In the records below, repeat word for word only the lines starting at the one that contains "U4 pin SW: N13 -> N2" and ending at the one that contains "C13: none -> 4.7uF (+9V, N13)", pictures excluded.

------------------------------------

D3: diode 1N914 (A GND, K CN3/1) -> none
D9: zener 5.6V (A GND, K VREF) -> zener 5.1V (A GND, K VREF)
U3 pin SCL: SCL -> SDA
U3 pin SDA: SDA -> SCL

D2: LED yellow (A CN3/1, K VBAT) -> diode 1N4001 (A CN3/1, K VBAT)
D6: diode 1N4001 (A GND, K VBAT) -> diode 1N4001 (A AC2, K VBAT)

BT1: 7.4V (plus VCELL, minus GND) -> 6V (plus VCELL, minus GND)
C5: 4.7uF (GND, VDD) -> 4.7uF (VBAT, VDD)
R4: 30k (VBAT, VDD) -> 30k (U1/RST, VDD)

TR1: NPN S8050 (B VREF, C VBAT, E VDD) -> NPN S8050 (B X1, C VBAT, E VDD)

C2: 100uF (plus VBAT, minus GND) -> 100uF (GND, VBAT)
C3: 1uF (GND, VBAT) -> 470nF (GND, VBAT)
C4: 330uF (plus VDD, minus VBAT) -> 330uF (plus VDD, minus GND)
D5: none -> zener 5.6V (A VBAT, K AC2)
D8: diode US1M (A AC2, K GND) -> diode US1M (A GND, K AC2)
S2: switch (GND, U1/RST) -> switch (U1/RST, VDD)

------------------------------------

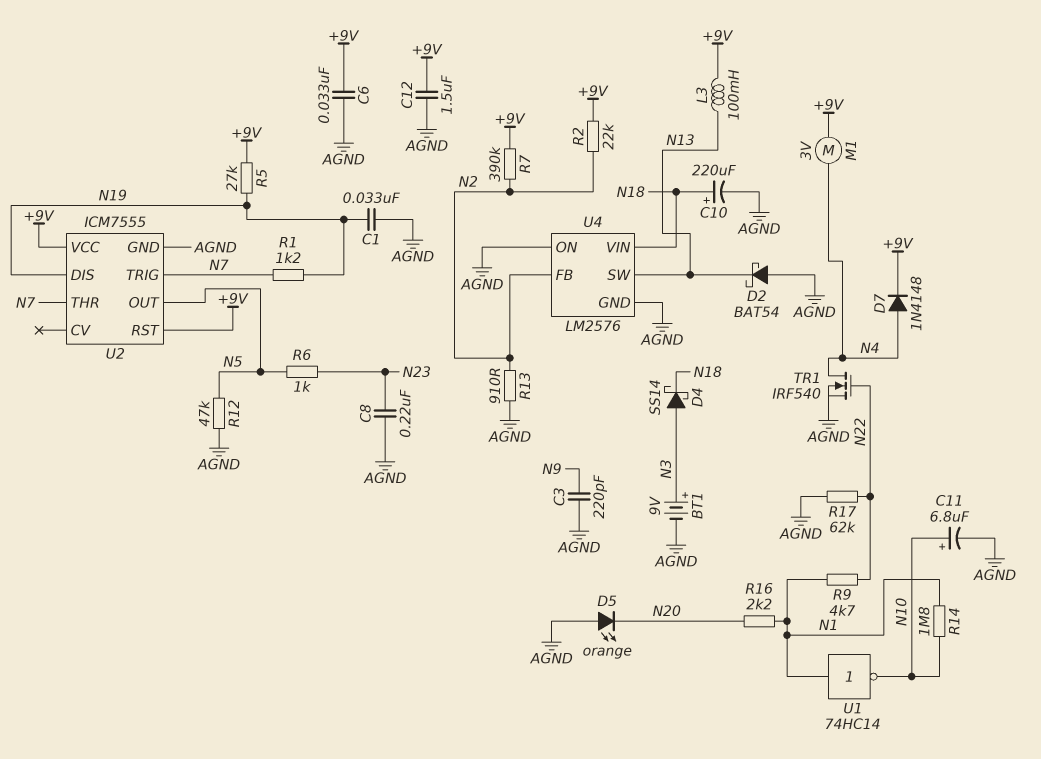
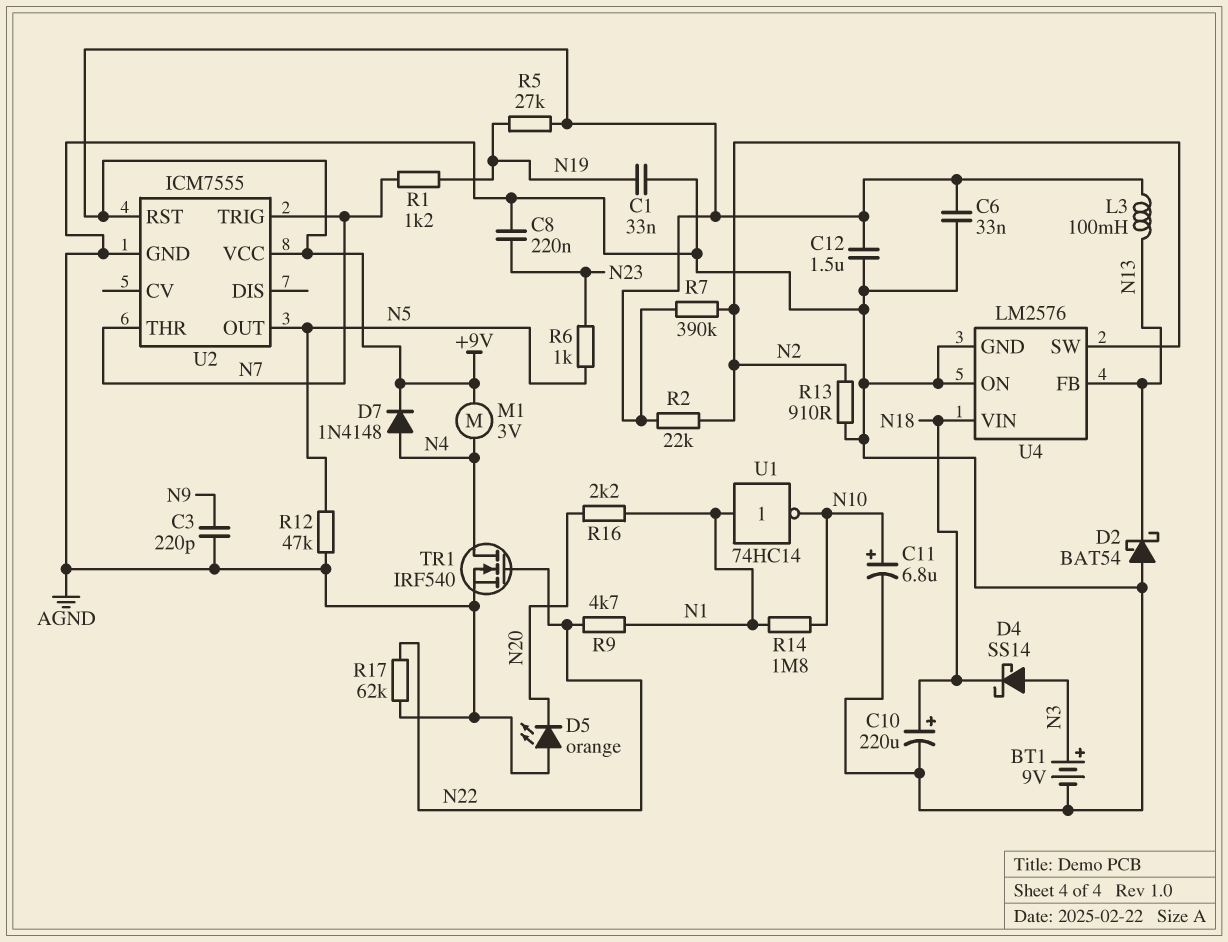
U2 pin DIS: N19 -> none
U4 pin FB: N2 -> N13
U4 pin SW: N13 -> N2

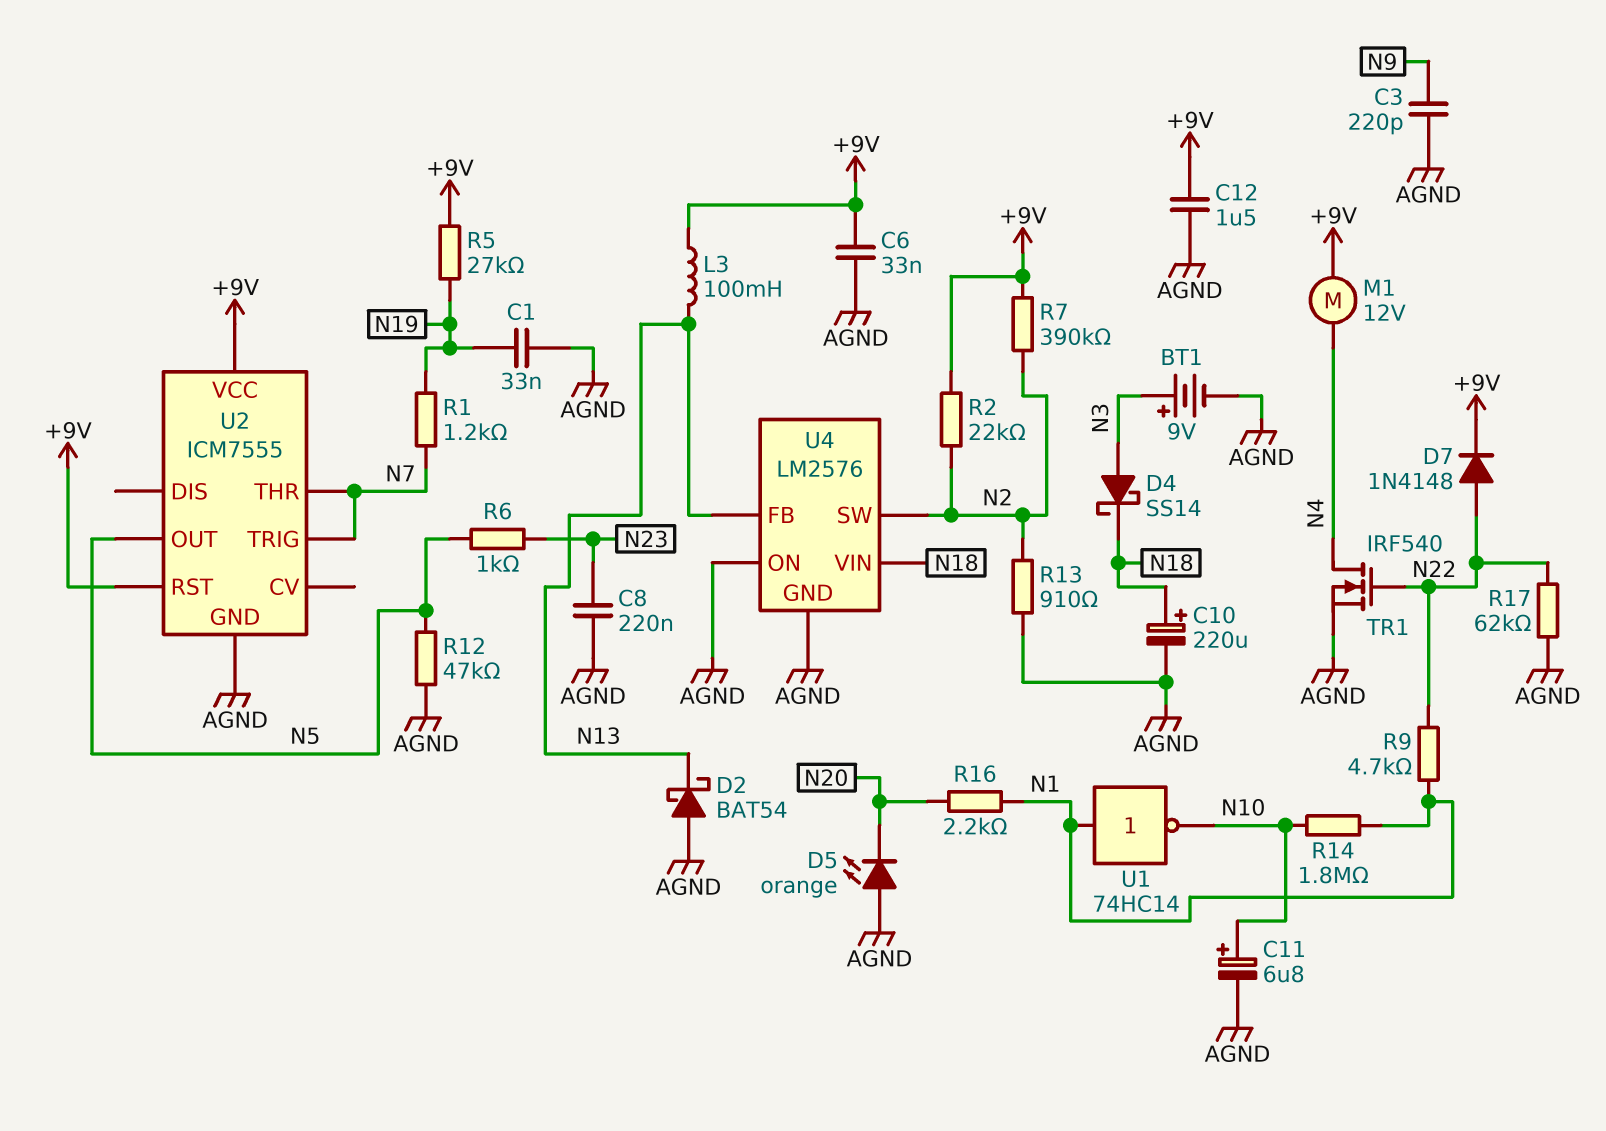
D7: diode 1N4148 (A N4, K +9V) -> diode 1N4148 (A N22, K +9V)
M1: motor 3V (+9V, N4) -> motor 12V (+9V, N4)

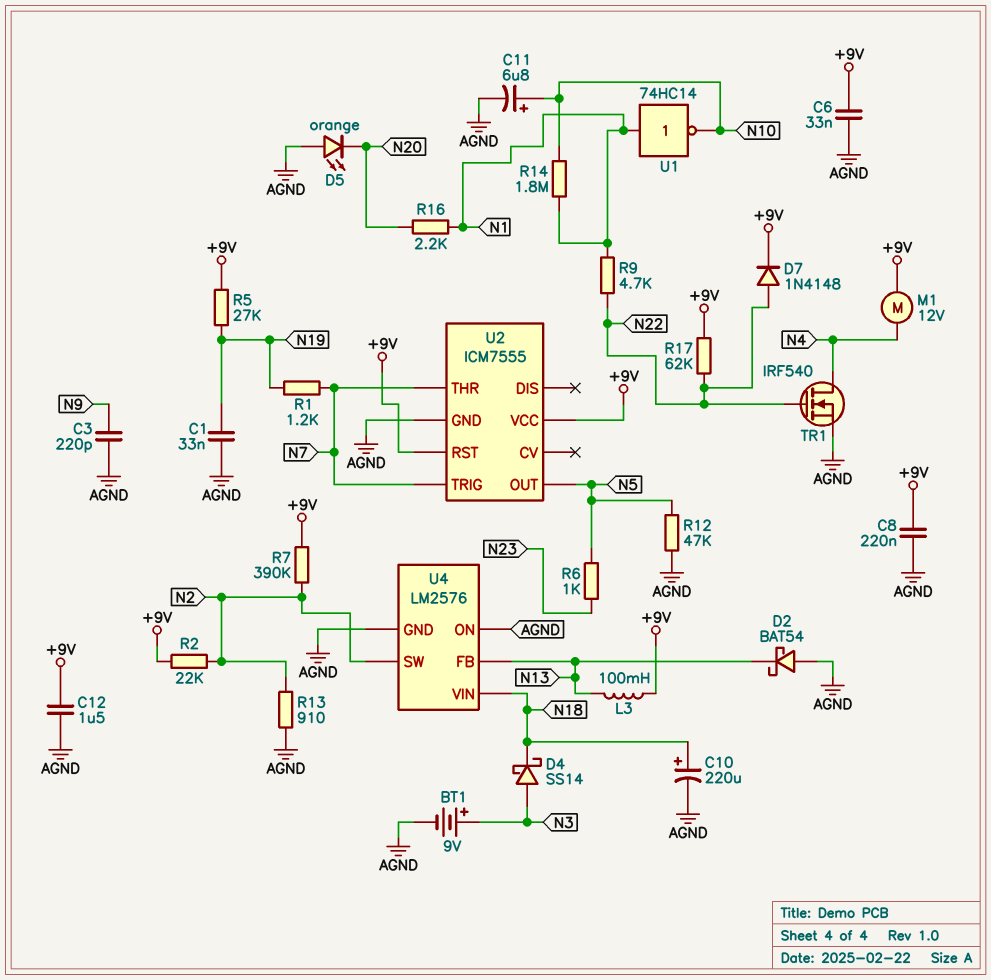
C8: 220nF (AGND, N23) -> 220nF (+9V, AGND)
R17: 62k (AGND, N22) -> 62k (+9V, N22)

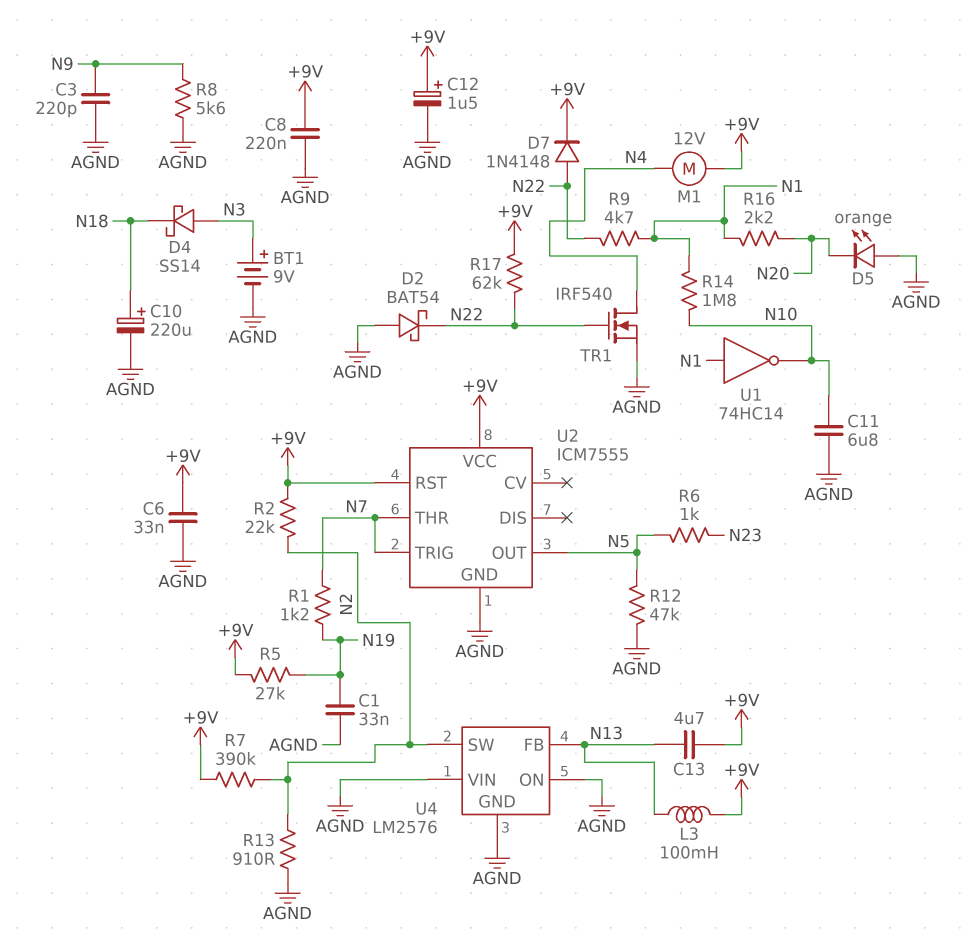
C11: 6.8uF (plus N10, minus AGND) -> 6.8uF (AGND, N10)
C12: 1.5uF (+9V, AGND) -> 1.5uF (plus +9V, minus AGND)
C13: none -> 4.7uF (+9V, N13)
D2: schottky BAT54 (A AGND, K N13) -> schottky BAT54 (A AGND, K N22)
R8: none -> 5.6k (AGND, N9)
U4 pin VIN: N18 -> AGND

------------------------------------

Result for this exercise =
U4 pin SW: N13 -> N2

D7: diode 1N4148 (A N4, K +9V) -> diode 1N4148 (A N22, K +9V)
M1: motor 3V (+9V, N4) -> motor 12V (+9V, N4)

C8: 220nF (AGND, N23) -> 220nF (+9V, AGND)
R17: 62k (AGND, N22) -> 62k (+9V, N22)

C11: 6.8uF (plus N10, minus AGND) -> 6.8uF (AGND, N10)
C12: 1.5uF (+9V, AGND) -> 1.5uF (plus +9V, minus AGND)
C13: none -> 4.7uF (+9V, N13)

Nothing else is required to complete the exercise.